TASK DIRECTIONS »
Retype the data below word for word, from the very start down to and including the line that contains "Question: From the".

::: GIVEN DATA :::

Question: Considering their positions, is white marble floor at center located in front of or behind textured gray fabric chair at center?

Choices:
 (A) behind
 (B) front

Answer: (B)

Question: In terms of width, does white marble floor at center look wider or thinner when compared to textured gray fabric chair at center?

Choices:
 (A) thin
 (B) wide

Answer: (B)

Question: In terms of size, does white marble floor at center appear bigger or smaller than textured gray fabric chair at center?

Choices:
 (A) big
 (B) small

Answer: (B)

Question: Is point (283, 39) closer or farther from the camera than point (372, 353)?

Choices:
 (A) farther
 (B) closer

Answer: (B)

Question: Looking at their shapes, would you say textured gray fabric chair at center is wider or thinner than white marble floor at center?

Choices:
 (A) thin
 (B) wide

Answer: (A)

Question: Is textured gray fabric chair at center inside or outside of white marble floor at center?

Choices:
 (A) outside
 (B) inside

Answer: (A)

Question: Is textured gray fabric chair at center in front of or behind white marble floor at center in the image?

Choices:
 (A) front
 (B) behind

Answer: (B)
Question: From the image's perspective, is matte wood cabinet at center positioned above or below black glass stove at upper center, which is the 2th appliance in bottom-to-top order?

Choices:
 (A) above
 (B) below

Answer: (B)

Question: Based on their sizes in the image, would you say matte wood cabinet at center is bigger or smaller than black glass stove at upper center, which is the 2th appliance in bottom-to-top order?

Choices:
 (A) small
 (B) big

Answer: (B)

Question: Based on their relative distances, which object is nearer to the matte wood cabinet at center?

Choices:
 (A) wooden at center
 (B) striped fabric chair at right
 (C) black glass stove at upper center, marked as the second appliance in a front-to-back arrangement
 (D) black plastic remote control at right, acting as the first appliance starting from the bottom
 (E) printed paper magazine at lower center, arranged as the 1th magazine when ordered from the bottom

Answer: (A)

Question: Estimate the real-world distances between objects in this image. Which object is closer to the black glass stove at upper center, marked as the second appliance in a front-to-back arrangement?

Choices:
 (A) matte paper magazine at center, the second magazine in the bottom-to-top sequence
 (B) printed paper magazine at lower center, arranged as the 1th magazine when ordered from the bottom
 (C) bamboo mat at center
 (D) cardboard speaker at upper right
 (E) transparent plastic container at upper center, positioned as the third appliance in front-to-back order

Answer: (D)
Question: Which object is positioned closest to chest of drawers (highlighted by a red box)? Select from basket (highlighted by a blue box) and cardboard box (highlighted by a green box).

:::

OUTPUT FOR THIS EXERCISE »
Question: Considering their positions, is white marble floor at center located in front of or behind textured gray fabric chair at center?

Choices:
 (A) behind
 (B) front

Answer: (B)

Question: In terms of width, does white marble floor at center look wider or thinner when compared to textured gray fabric chair at center?

Choices:
 (A) thin
 (B) wide

Answer: (B)

Question: In terms of size, does white marble floor at center appear bigger or smaller than textured gray fabric chair at center?

Choices:
 (A) big
 (B) small

Answer: (B)

Question: Is point (283, 39) closer or farther from the camera than point (372, 353)?

Choices:
 (A) farther
 (B) closer

Answer: (B)

Question: Looking at their shapes, would you say textured gray fabric chair at center is wider or thinner than white marble floor at center?

Choices:
 (A) thin
 (B) wide

Answer: (A)

Question: Is textured gray fabric chair at center inside or outside of white marble floor at center?

Choices:
 (A) outside
 (B) inside

Answer: (A)

Question: Is textured gray fabric chair at center in front of or behind white marble floor at center in the image?

Choices:
 (A) front
 (B) behind

Answer: (B)
Question: From the image's perspective, is matte wood cabinet at center positioned above or below black glass stove at upper center, which is the 2th appliance in bottom-to-top order?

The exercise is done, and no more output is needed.